- WHAT IS NEEDED: Return the full listing word for word, but drop every picture from it.
------------------------
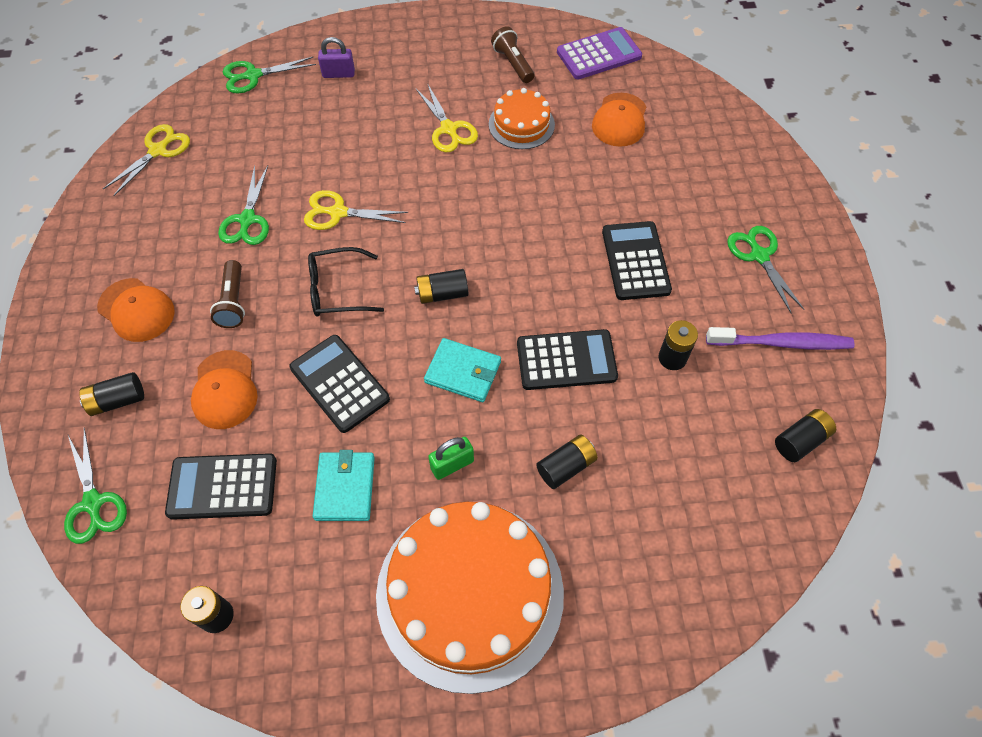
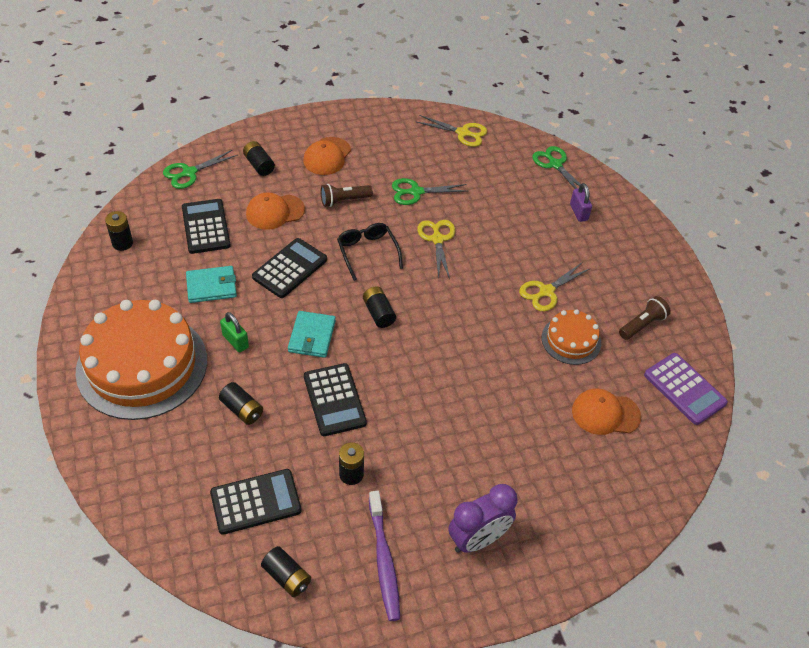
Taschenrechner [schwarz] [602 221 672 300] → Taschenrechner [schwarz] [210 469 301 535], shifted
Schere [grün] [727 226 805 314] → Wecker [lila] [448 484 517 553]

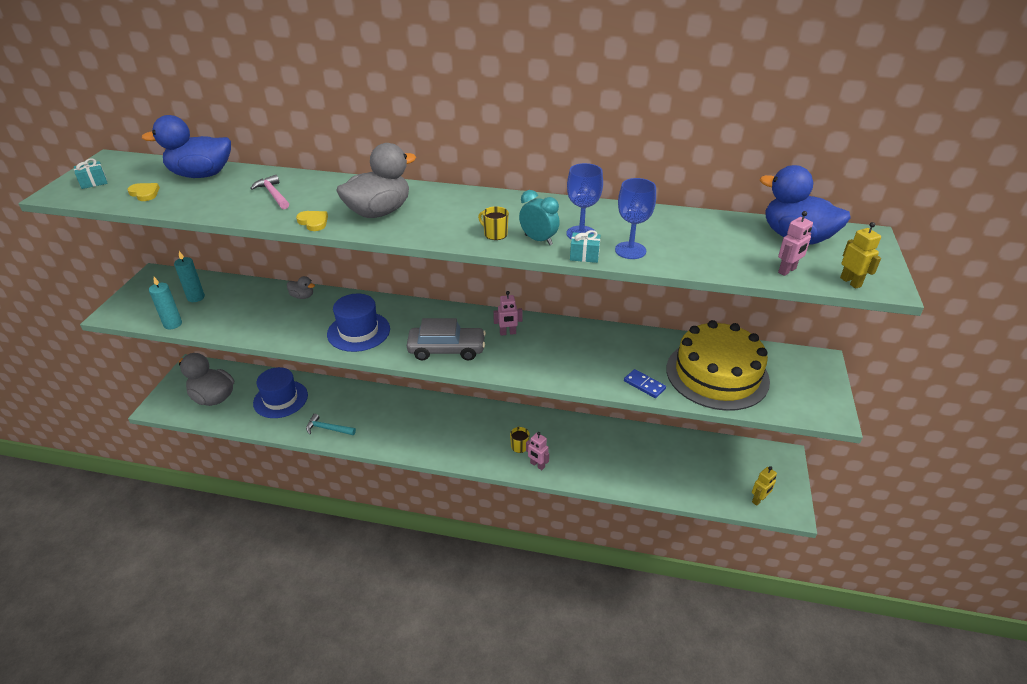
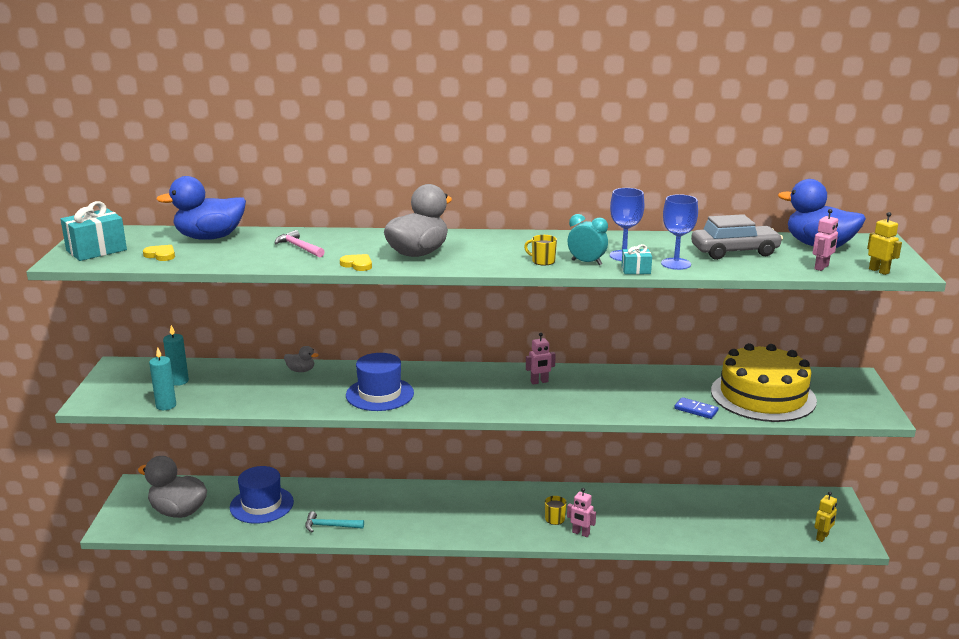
Geschenk [türkis] [74 158 108 189] → Geschenk [türkis] [61 201 127 261], x1.90
Auto [grau] [407 318 486 361] → Auto [grau] [691 214 783 260], shifted

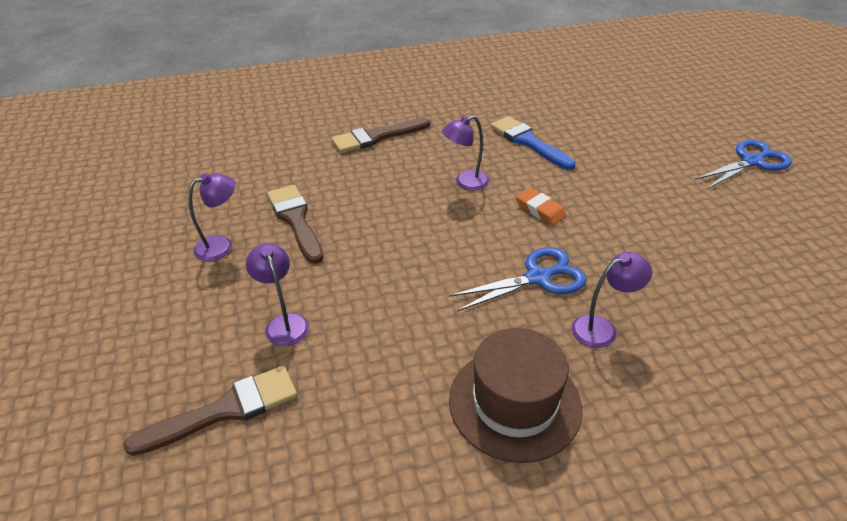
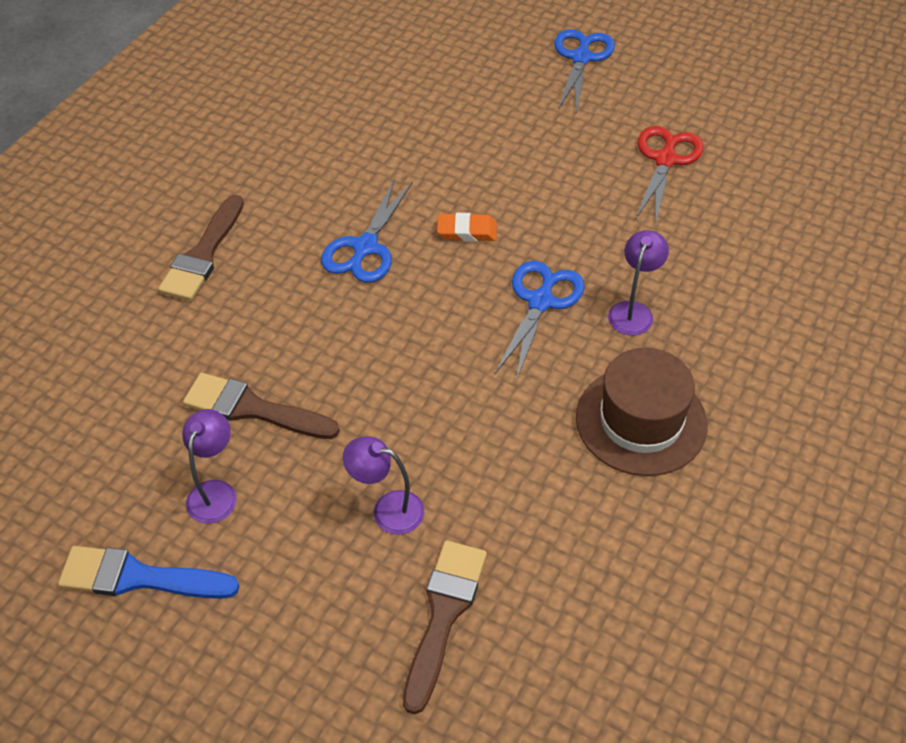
Lampe [lila] [442 116 489 190] → Schere [blau] [321 178 413 283]
Pinsel [blau] [490 116 576 170] → Pinsel [blau] [58 546 239 599], shifted
- → Schere [rot] [635 126 704 224]

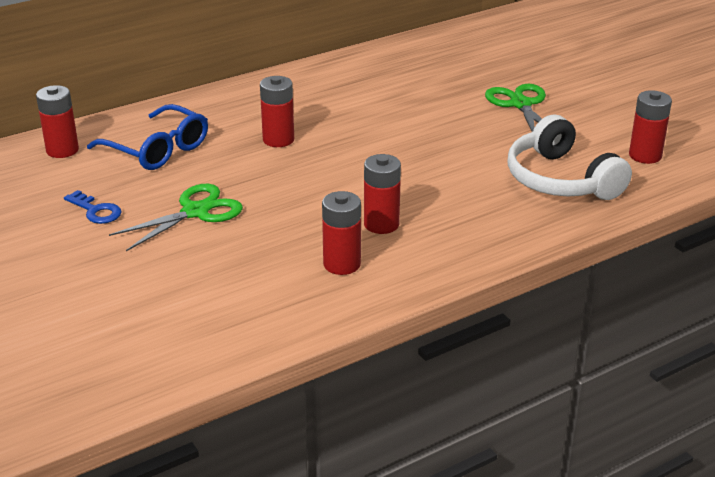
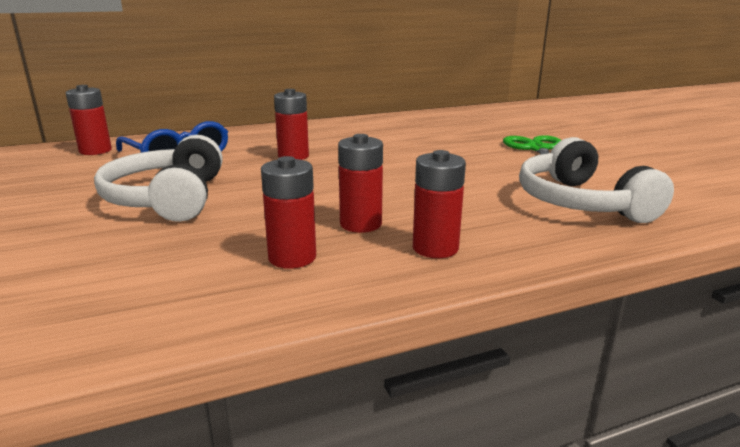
Schlüssel [blau] [64 190 122 224] → -
Schere [grün] [109 184 243 251] → Kopfhörer [weiß] [94 135 223 222]
Batterie [rot] [629 90 672 164] → Batterie [rot] [413 150 466 258], shifted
------------------------
- TASK RESPONSE:
Taschenrechner [schwarz] [602 221 672 300] → Taschenrechner [schwarz] [210 469 301 535], shifted
Schere [grün] [727 226 805 314] → Wecker [lila] [448 484 517 553]

Geschenk [türkis] [74 158 108 189] → Geschenk [türkis] [61 201 127 261], x1.90
Auto [grau] [407 318 486 361] → Auto [grau] [691 214 783 260], shifted

Lampe [lila] [442 116 489 190] → Schere [blau] [321 178 413 283]
Pinsel [blau] [490 116 576 170] → Pinsel [blau] [58 546 239 599], shifted
- → Schere [rot] [635 126 704 224]

Schlüssel [blau] [64 190 122 224] → -
Schere [grün] [109 184 243 251] → Kopfhörer [weiß] [94 135 223 222]
Batterie [rot] [629 90 672 164] → Batterie [rot] [413 150 466 258], shifted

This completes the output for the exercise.